*YOUR INSTRUCTIONS:* Please copy out the listing starting at the line that contains "red square: moved 1 px right, 1 px down" and ending with the line that contains "gray arrow at", renaming "gray diamond" to "silver diamond" and changing nothing else. Omit the pictures.

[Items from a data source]
================

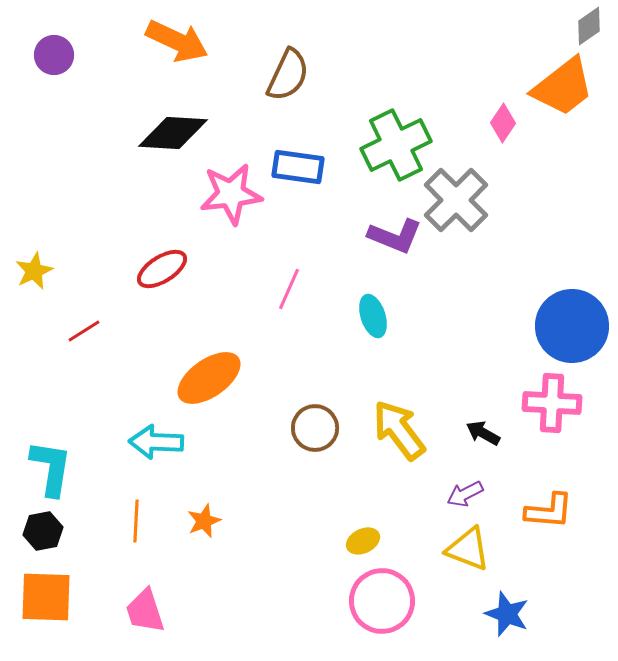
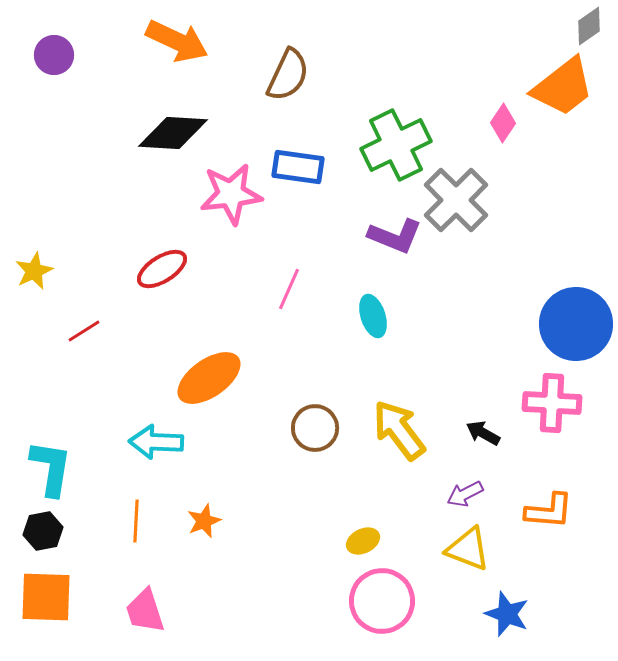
blue circle: moved 4 px right, 2 px up
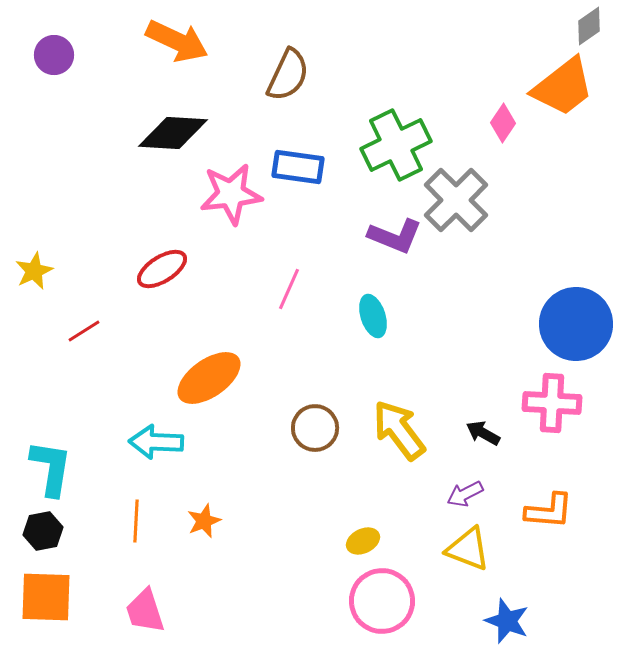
blue star: moved 7 px down
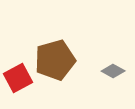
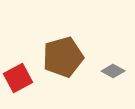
brown pentagon: moved 8 px right, 3 px up
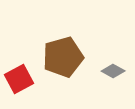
red square: moved 1 px right, 1 px down
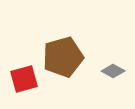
red square: moved 5 px right; rotated 12 degrees clockwise
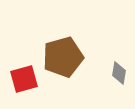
gray diamond: moved 6 px right, 2 px down; rotated 70 degrees clockwise
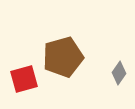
gray diamond: rotated 25 degrees clockwise
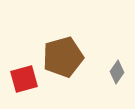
gray diamond: moved 2 px left, 1 px up
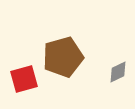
gray diamond: moved 1 px right; rotated 30 degrees clockwise
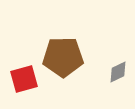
brown pentagon: rotated 15 degrees clockwise
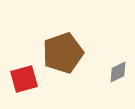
brown pentagon: moved 4 px up; rotated 18 degrees counterclockwise
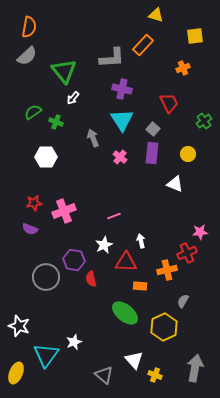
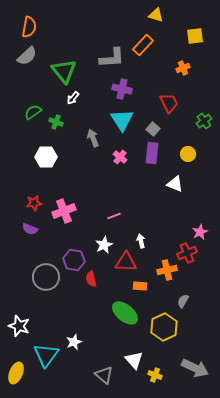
pink star at (200, 232): rotated 21 degrees counterclockwise
gray arrow at (195, 368): rotated 104 degrees clockwise
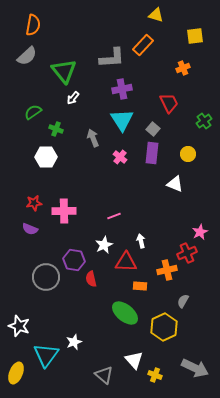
orange semicircle at (29, 27): moved 4 px right, 2 px up
purple cross at (122, 89): rotated 24 degrees counterclockwise
green cross at (56, 122): moved 7 px down
pink cross at (64, 211): rotated 20 degrees clockwise
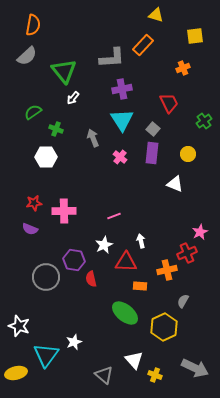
yellow ellipse at (16, 373): rotated 55 degrees clockwise
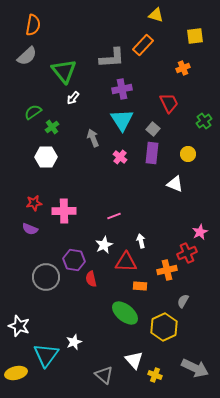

================

*ANSWER TO THIS TASK:*
red square: moved 1 px right, 1 px down
red square: moved 5 px right; rotated 12 degrees clockwise
silver diamond: moved 6 px right, 2 px down; rotated 70 degrees clockwise
silver diamond: rotated 25 degrees clockwise
silver diamond: moved 2 px left, 1 px up
silver diamond: moved 1 px right; rotated 30 degrees clockwise
brown pentagon: rotated 15 degrees clockwise
brown pentagon: moved 4 px up; rotated 18 degrees counterclockwise
pink star at (200, 232): rotated 21 degrees counterclockwise
gray arrow at (195, 368): rotated 104 degrees clockwise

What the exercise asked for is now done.